======== INFORMATION SHOWN ========

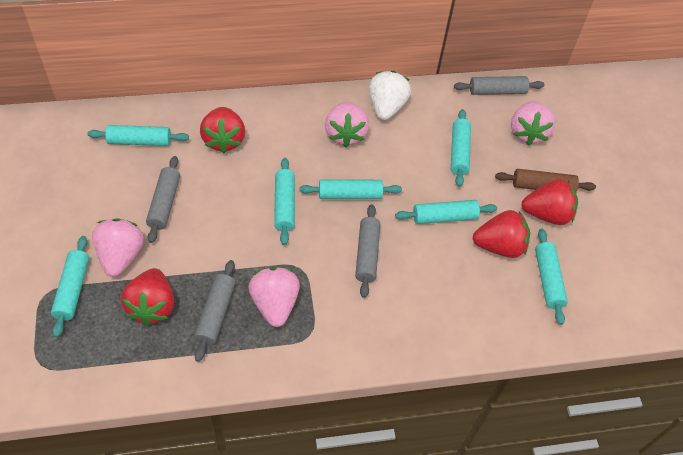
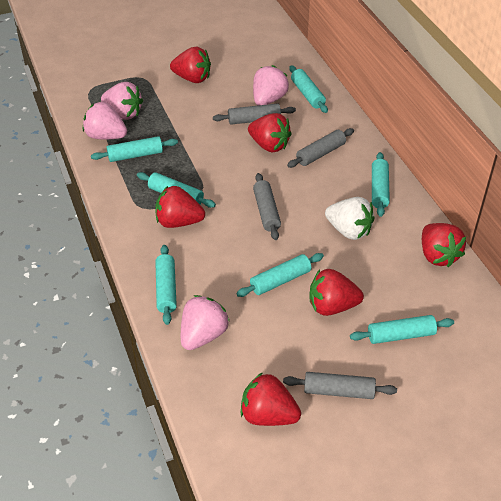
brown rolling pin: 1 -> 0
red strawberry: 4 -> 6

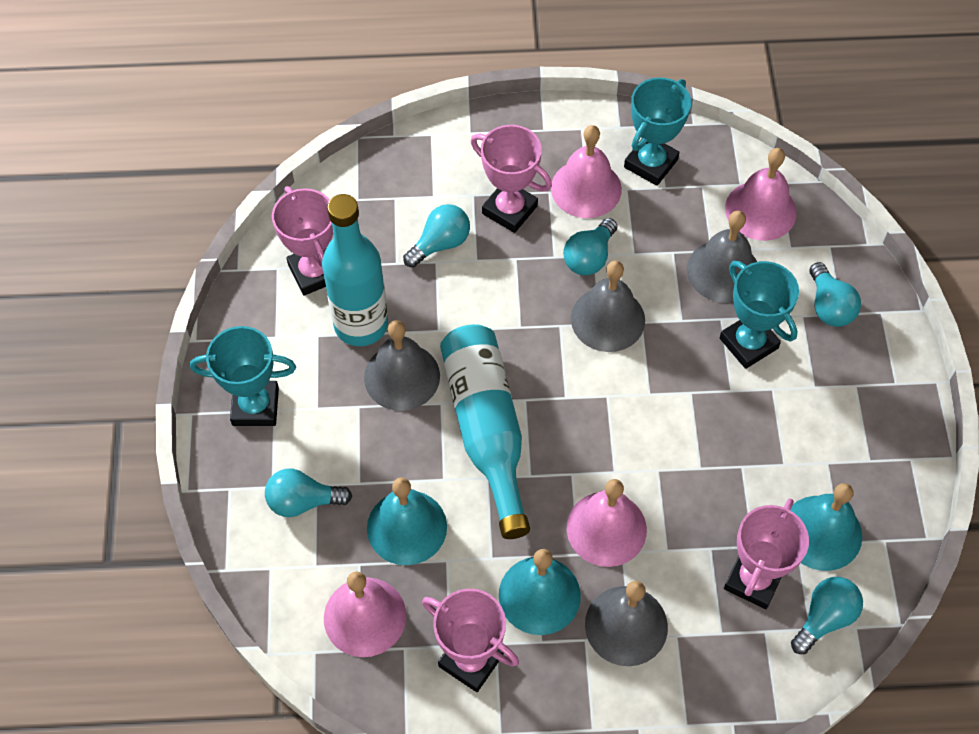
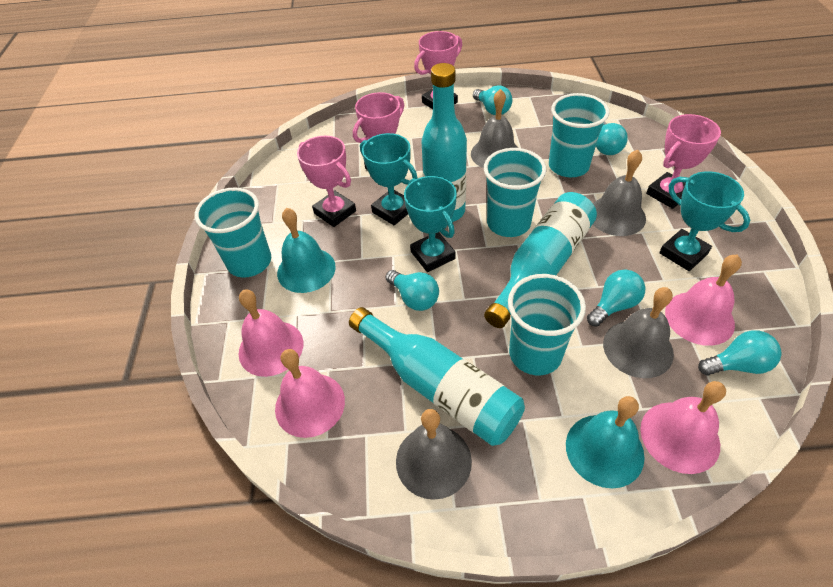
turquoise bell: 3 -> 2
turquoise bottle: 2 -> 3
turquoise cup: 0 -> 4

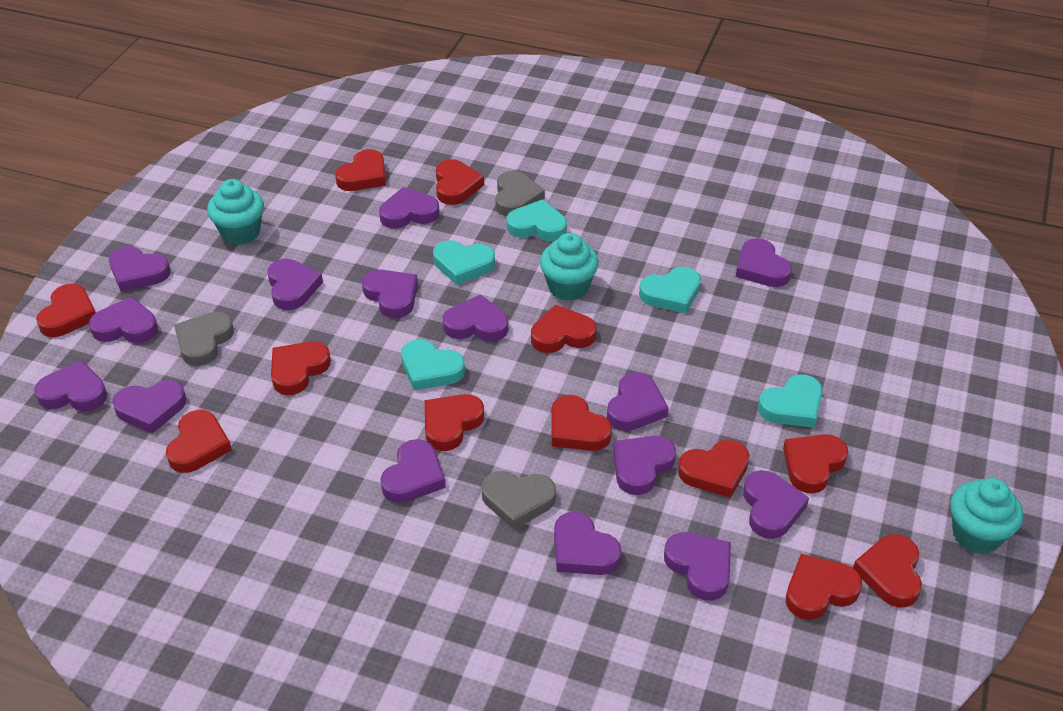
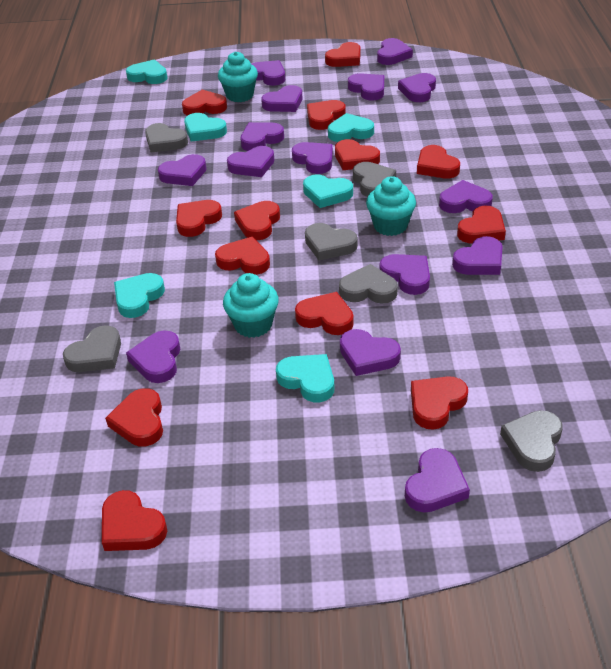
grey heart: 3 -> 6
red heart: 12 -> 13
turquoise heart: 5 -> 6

========
======== INFORMATION SHOWN ========

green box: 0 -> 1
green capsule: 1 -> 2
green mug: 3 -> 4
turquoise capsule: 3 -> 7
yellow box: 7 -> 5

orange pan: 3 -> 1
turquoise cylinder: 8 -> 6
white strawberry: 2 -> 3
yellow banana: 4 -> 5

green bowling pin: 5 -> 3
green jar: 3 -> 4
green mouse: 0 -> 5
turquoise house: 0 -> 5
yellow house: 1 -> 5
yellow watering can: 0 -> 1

========

- _TASK GOAL_:
From the records above, copy exactly the stretch from the line holding "brown rolling pin: 1 -> 0" through the line holding "turquoise heart: 5 -> 6", both ends included, without the pictures.

- _RESPONSE TO THIS TASK_:
brown rolling pin: 1 -> 0
red strawberry: 4 -> 6

turquoise bell: 3 -> 2
turquoise bottle: 2 -> 3
turquoise cup: 0 -> 4

grey heart: 3 -> 6
red heart: 12 -> 13
turquoise heart: 5 -> 6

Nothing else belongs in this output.